HOW TO COMPLETE THIS TASK
In the records below, find the line with "R3: 6.8k (3V3, N_1) -> 6.8k (GND, N_1)" and repeat it and every line after it, exactly, without any pictures.

GIVEN DATA
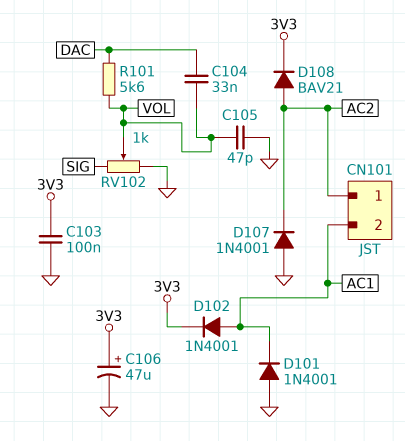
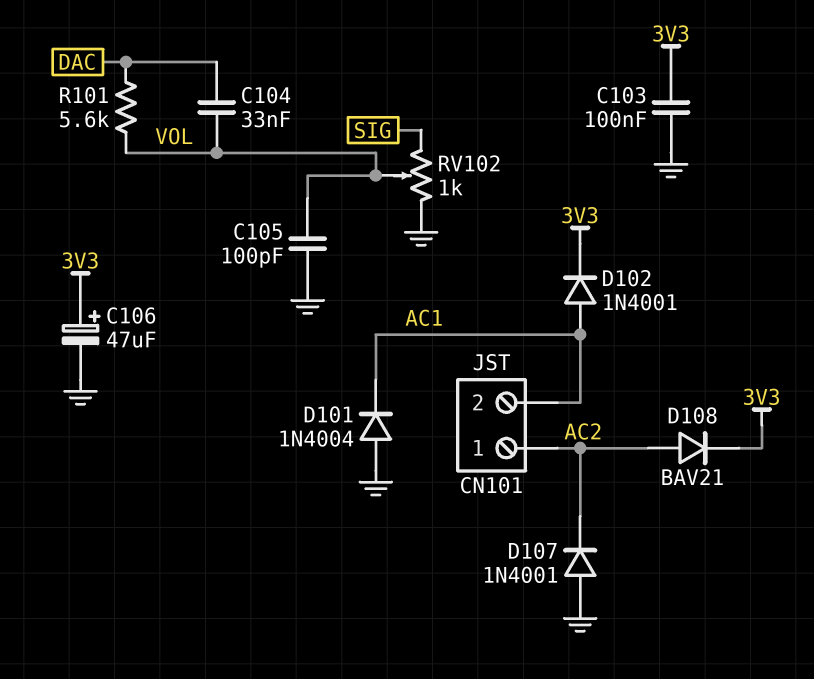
C105: 47pF (GND, VOL) -> 100pF (GND, VOL)
D101: diode 1N4001 (A GND, K AC1) -> diode 1N4004 (A GND, K AC1)

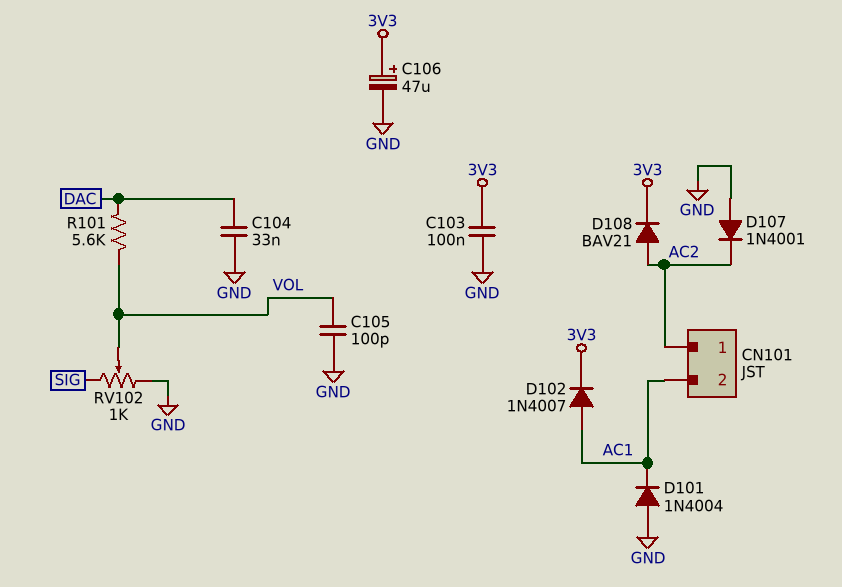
C104: 33nF (DAC, VOL) -> 33nF (DAC, GND)
D102: diode 1N4001 (A AC1, K 3V3) -> diode 1N4007 (A AC1, K 3V3)

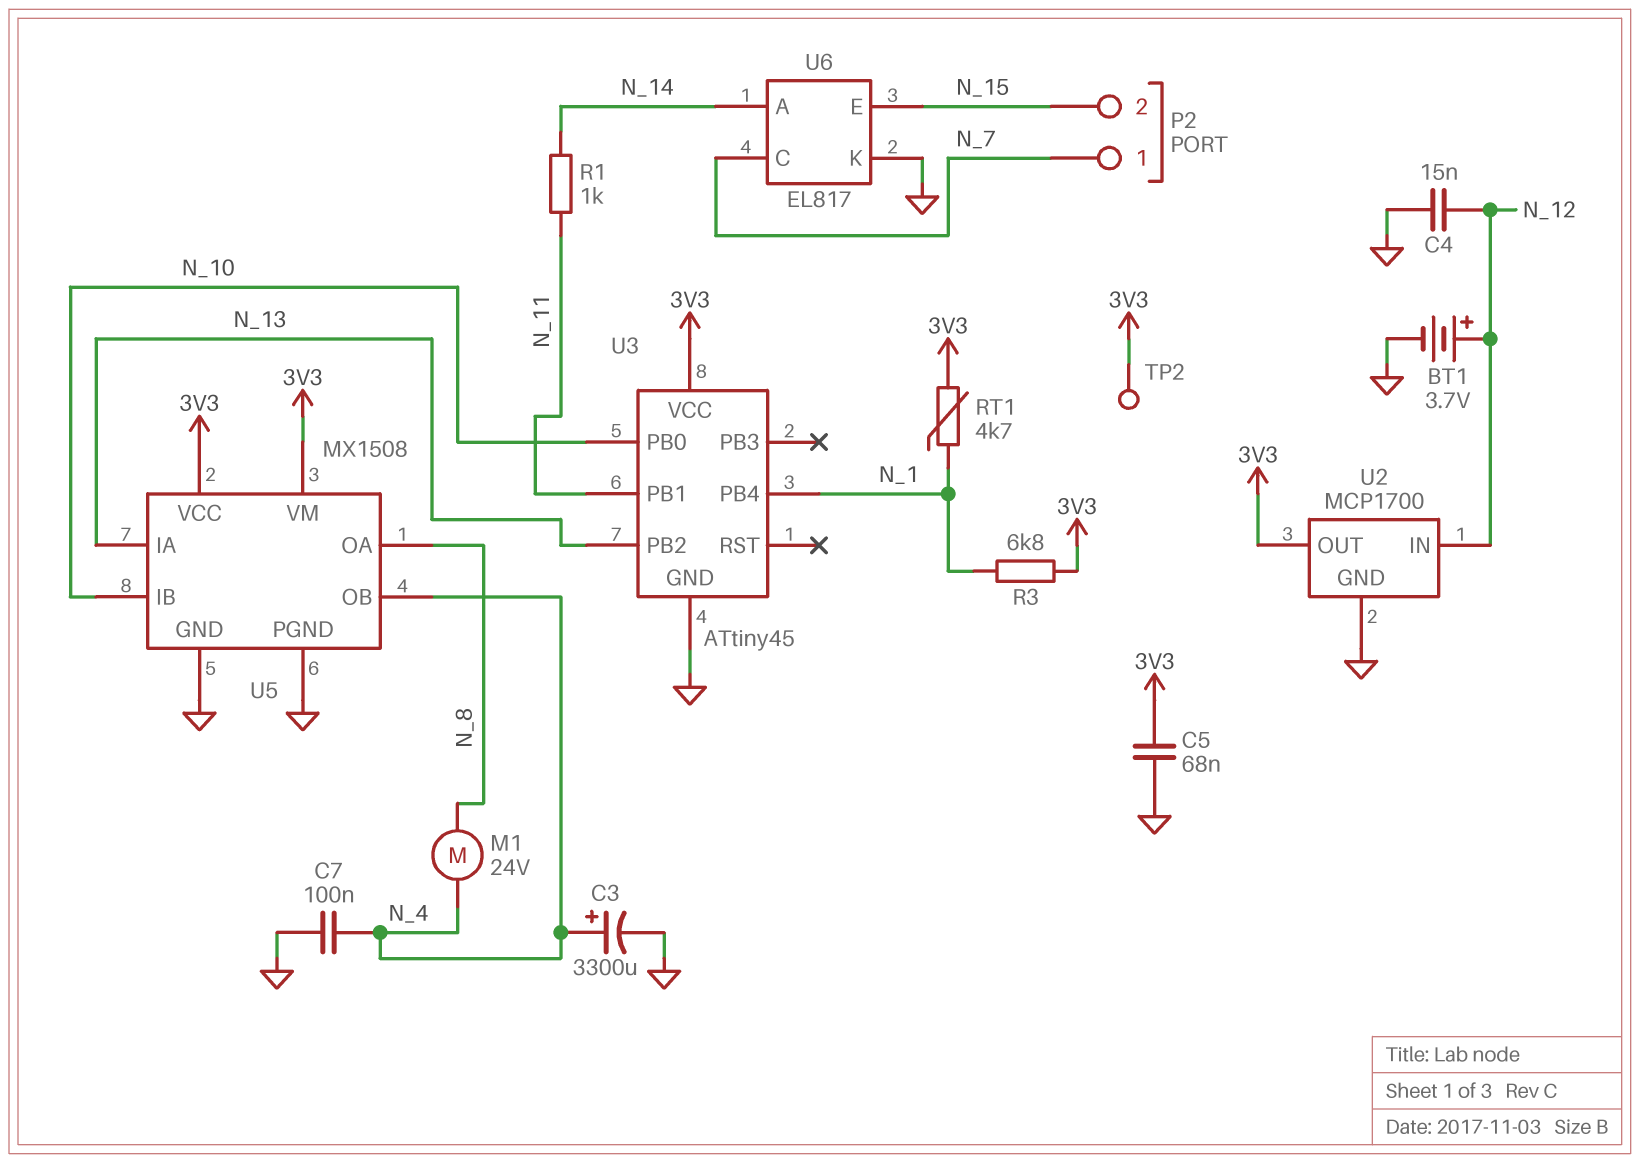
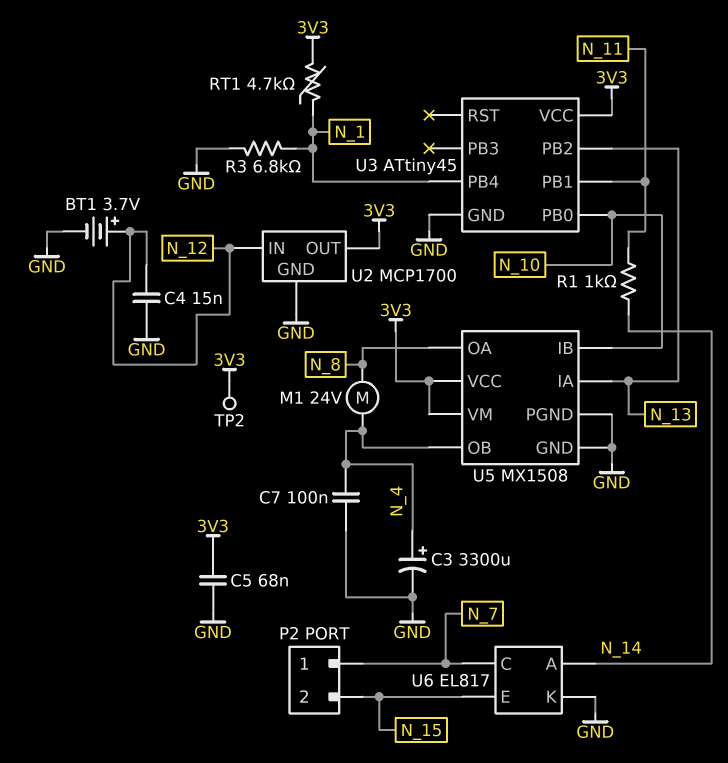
R3: 6.8k (3V3, N_1) -> 6.8k (GND, N_1)

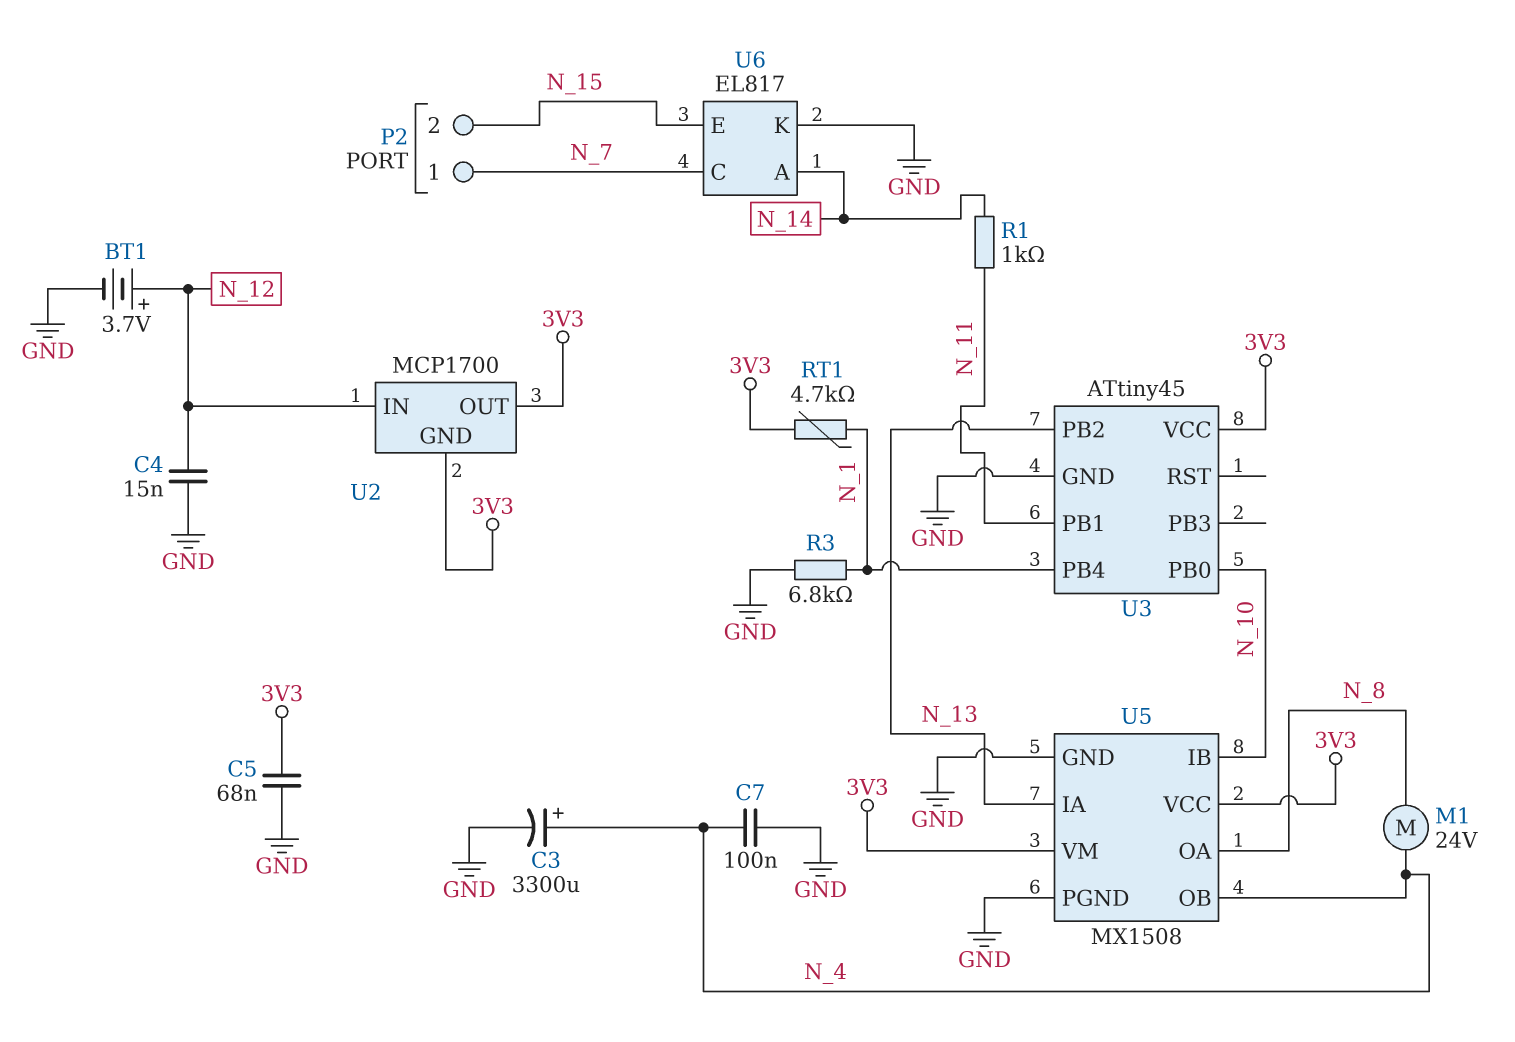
TP2: test point (3V3) -> none
U2 pin GND: GND -> 3V3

SOLUTION TO THE PROBLEM
R3: 6.8k (3V3, N_1) -> 6.8k (GND, N_1)

TP2: test point (3V3) -> none
U2 pin GND: GND -> 3V3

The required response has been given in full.